[[ Data shown, beginning ]]

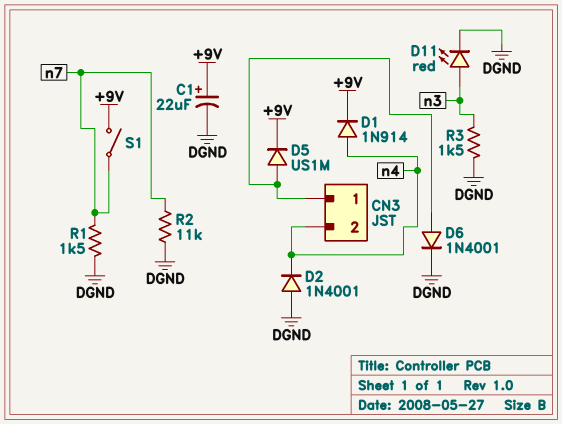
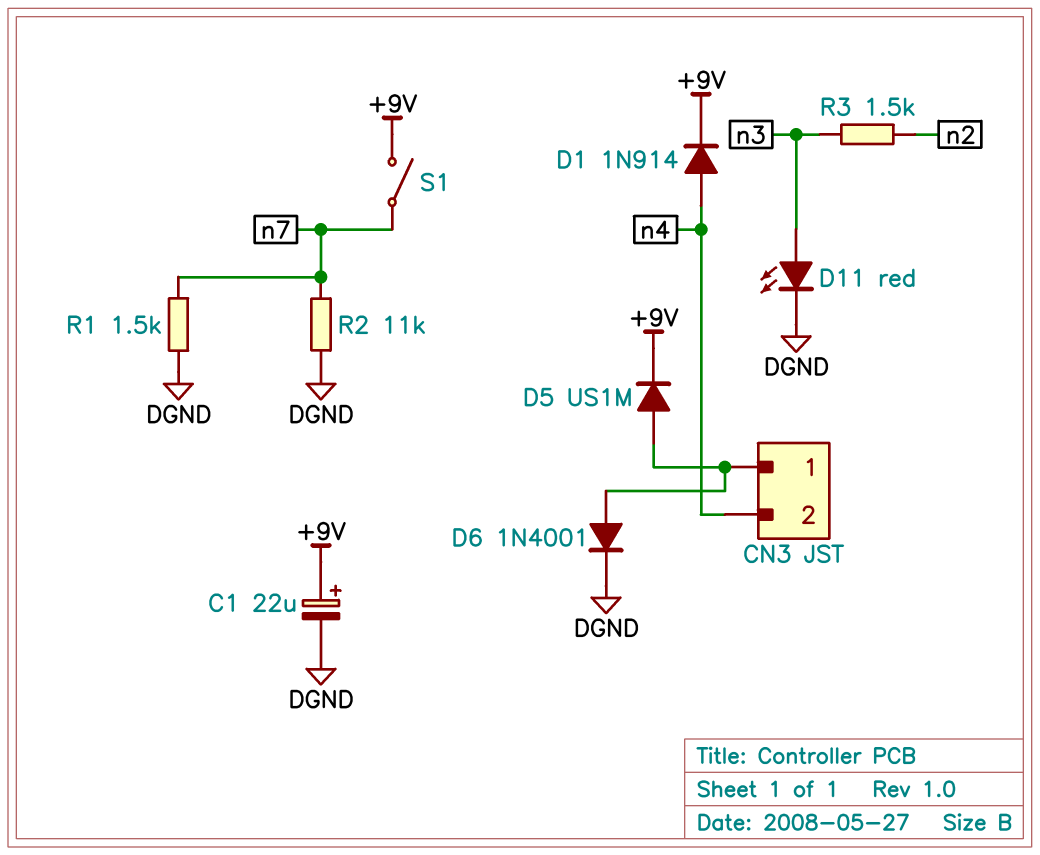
D2: diode 1N4001 (A DGND, K n4) -> none
R3: 1.5k (DGND, n3) -> 1.5k (n2, n3)

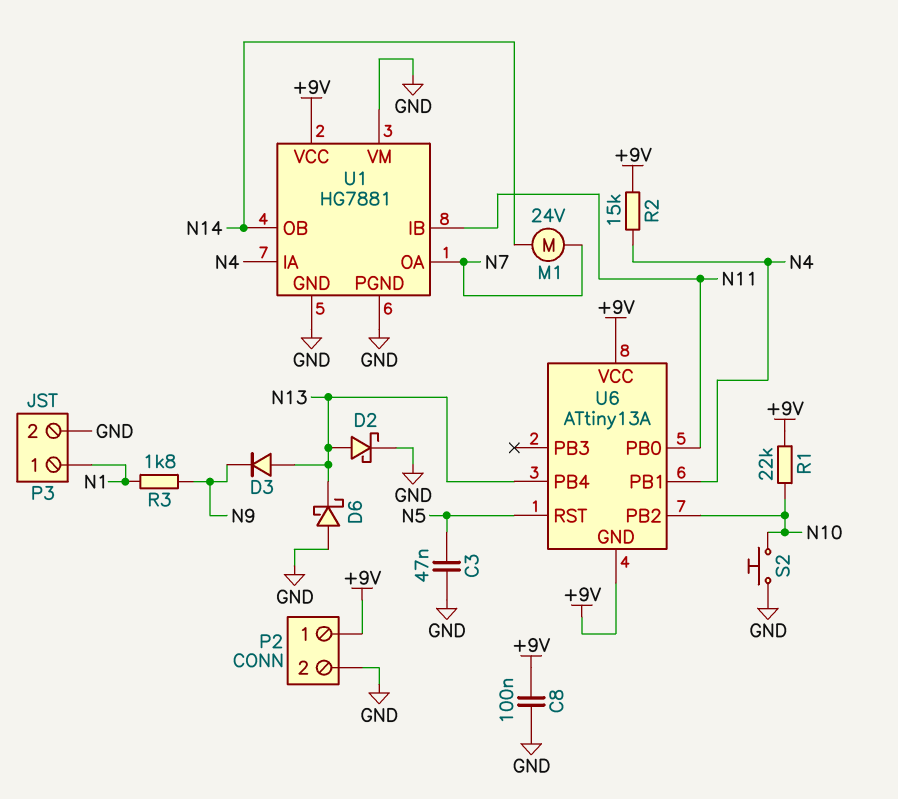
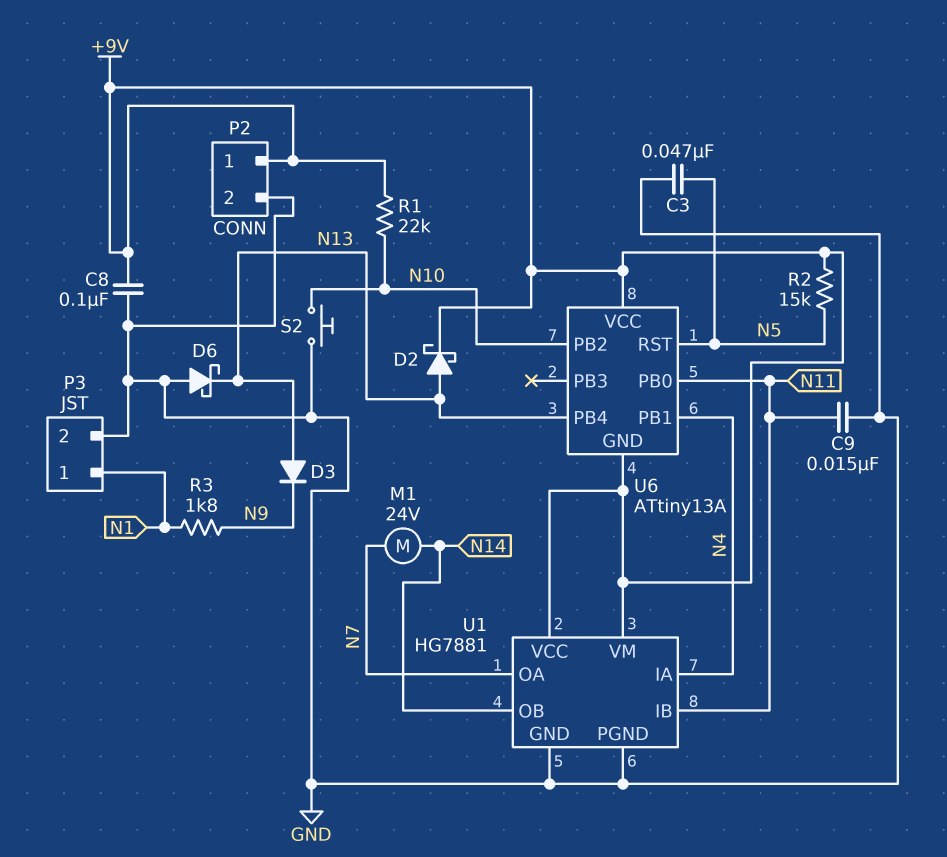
C9: none -> 15nF (GND, N11)
D2: schottky (A N13, K GND) -> schottky (A N13, K +9V)
R2: 15k (+9V, N4) -> 15k (+9V, N5)
U1 pin VM: GND -> +9V

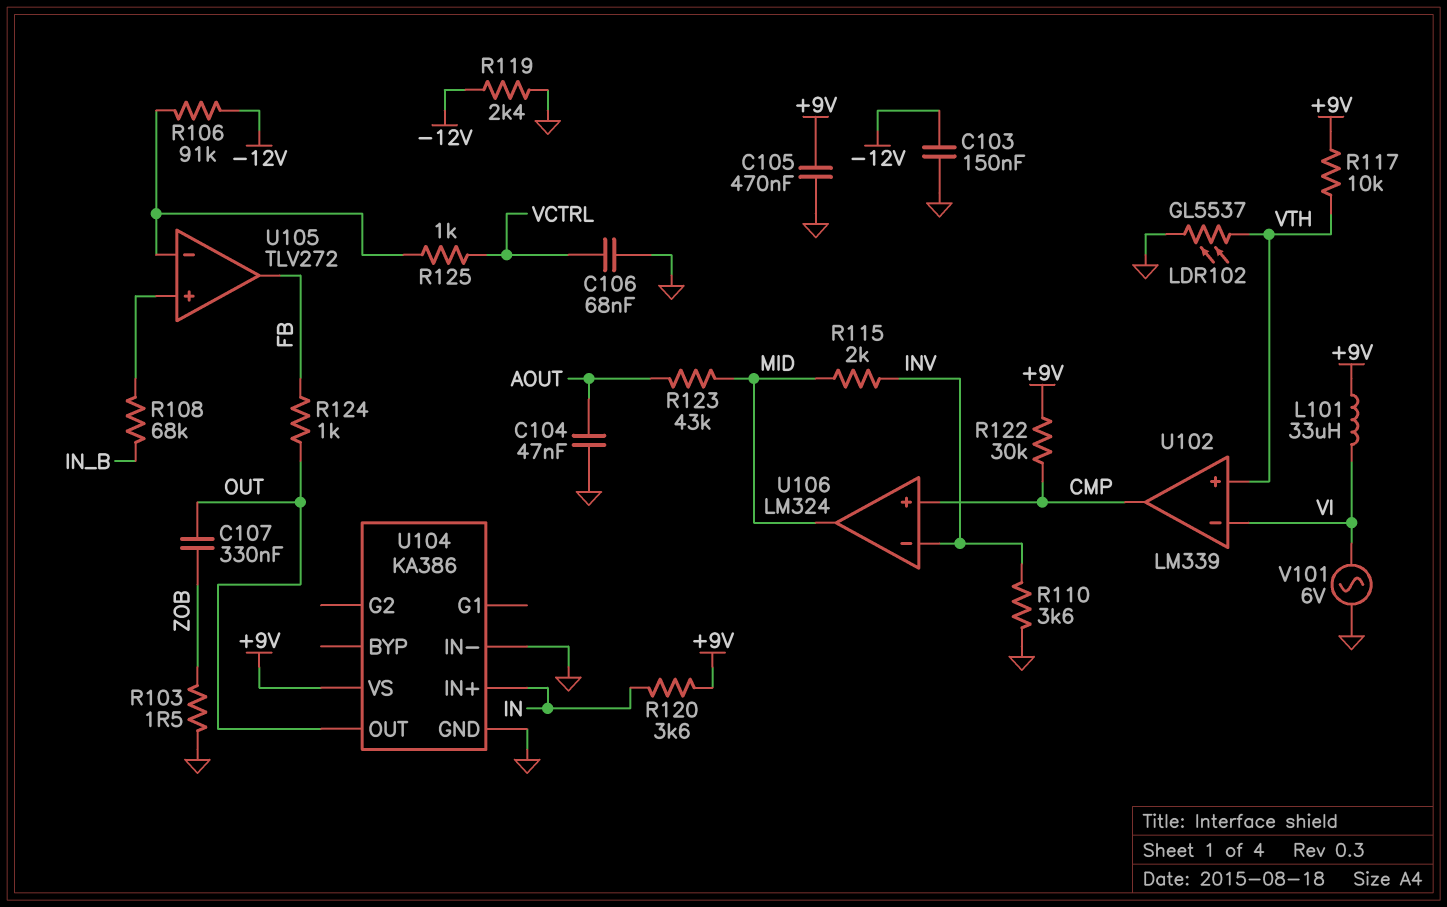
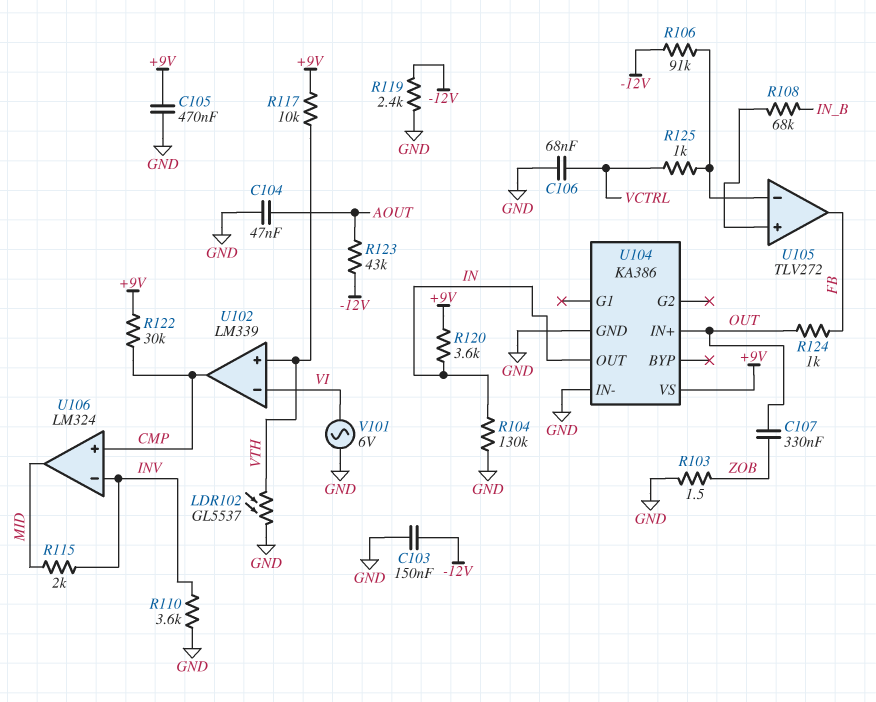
L101: 33uH (+9V, VI) -> none
R104: none -> 130k (GND, IN)
R123: 43k (AOUT, MID) -> 43k (-12V, AOUT)
U104 pin IN+: IN -> OUT
U104 pin OUT: OUT -> IN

[[ Data shown, end ]]

None of the pictures should appear; the rest of the entries must be reproduced exactly.

(Reply to the exercise):
D2: diode 1N4001 (A DGND, K n4) -> none
R3: 1.5k (DGND, n3) -> 1.5k (n2, n3)

C9: none -> 15nF (GND, N11)
D2: schottky (A N13, K GND) -> schottky (A N13, K +9V)
R2: 15k (+9V, N4) -> 15k (+9V, N5)
U1 pin VM: GND -> +9V

L101: 33uH (+9V, VI) -> none
R104: none -> 130k (GND, IN)
R123: 43k (AOUT, MID) -> 43k (-12V, AOUT)
U104 pin IN+: IN -> OUT
U104 pin OUT: OUT -> IN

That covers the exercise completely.